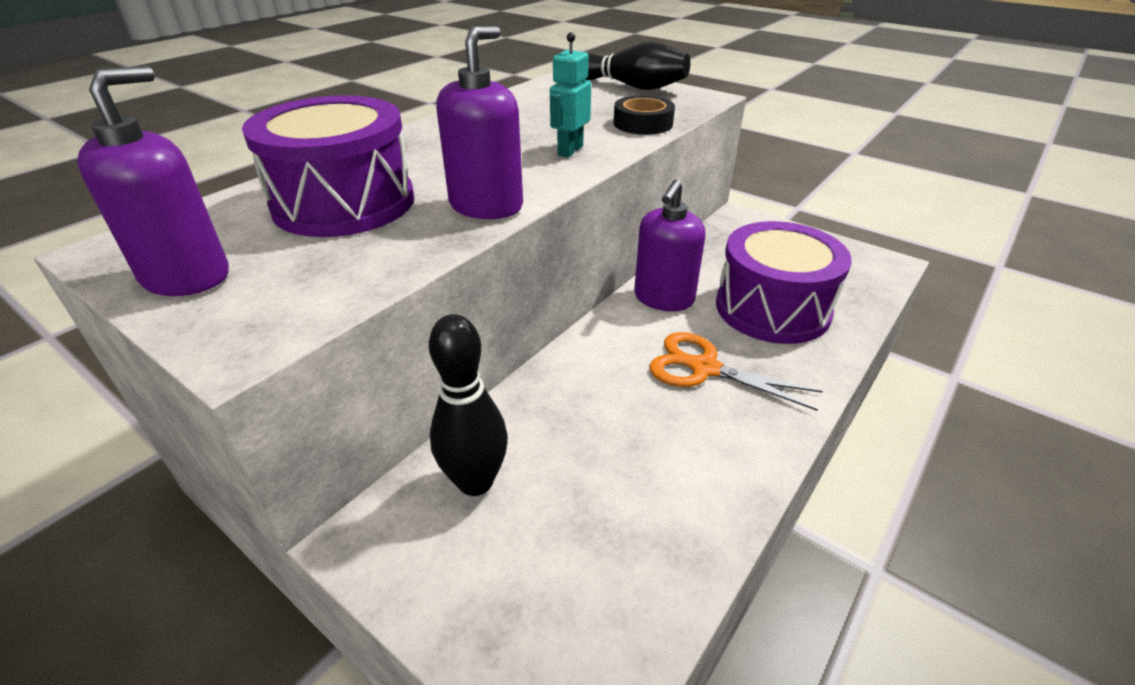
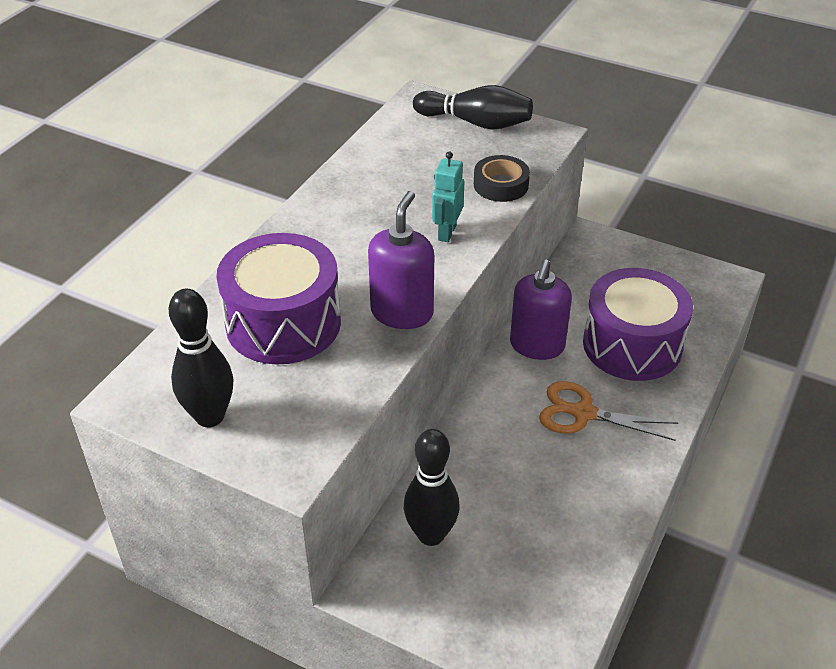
camera: 10 degrees left, 5 degrees up
(187, 276) = (210, 416): purple soap dispenser -> black bowling pin

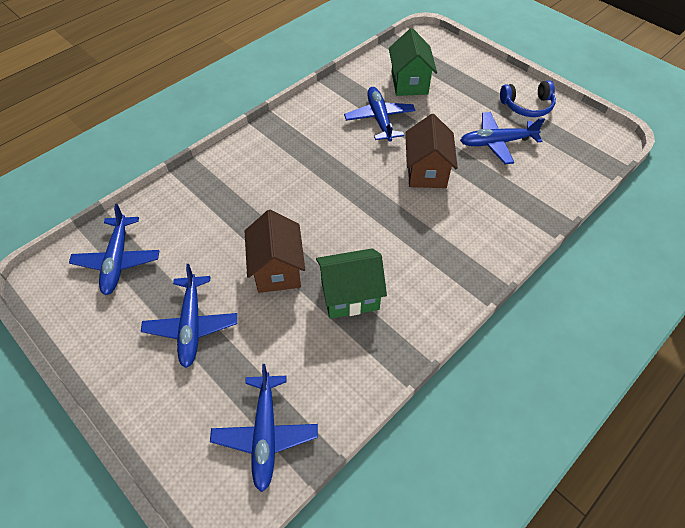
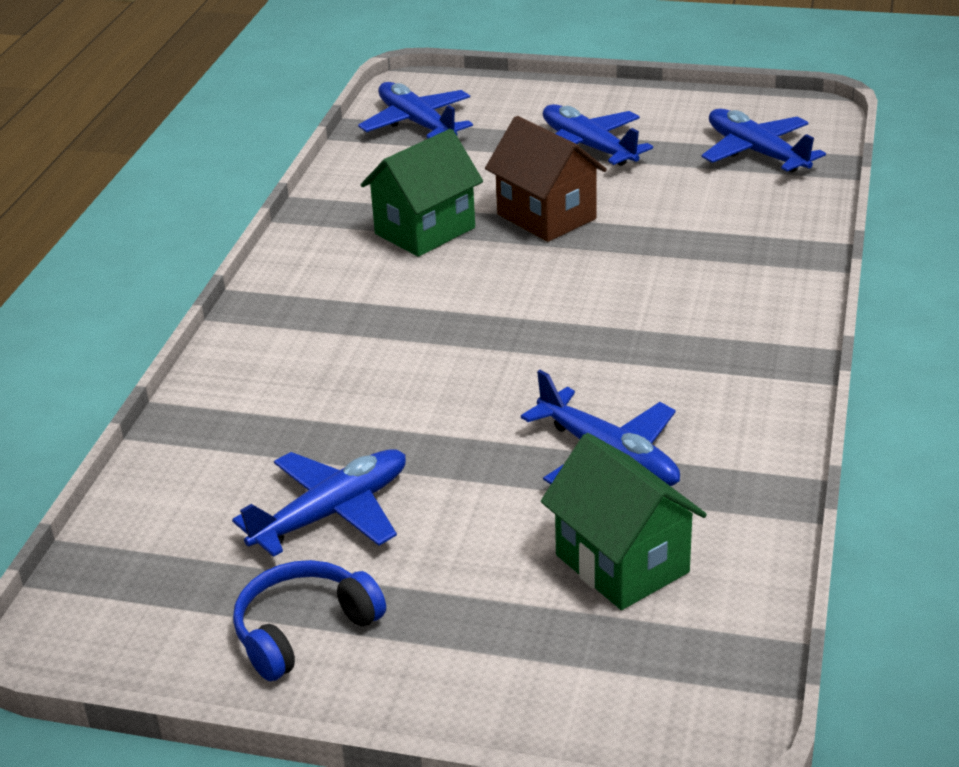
camera: 150 degrees right, 20 degrees down
(426, 172) = (436, 405): brown house -> none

◆ **Task goal**
A word-for-word copy of the listing is needed, with no pictures in it.

◆ **Task result**
camera: 10 degrees left, 5 degrees up
(187, 276) = (210, 416): purple soap dispenser -> black bowling pin

camera: 150 degrees right, 20 degrees down
(426, 172) = (436, 405): brown house -> none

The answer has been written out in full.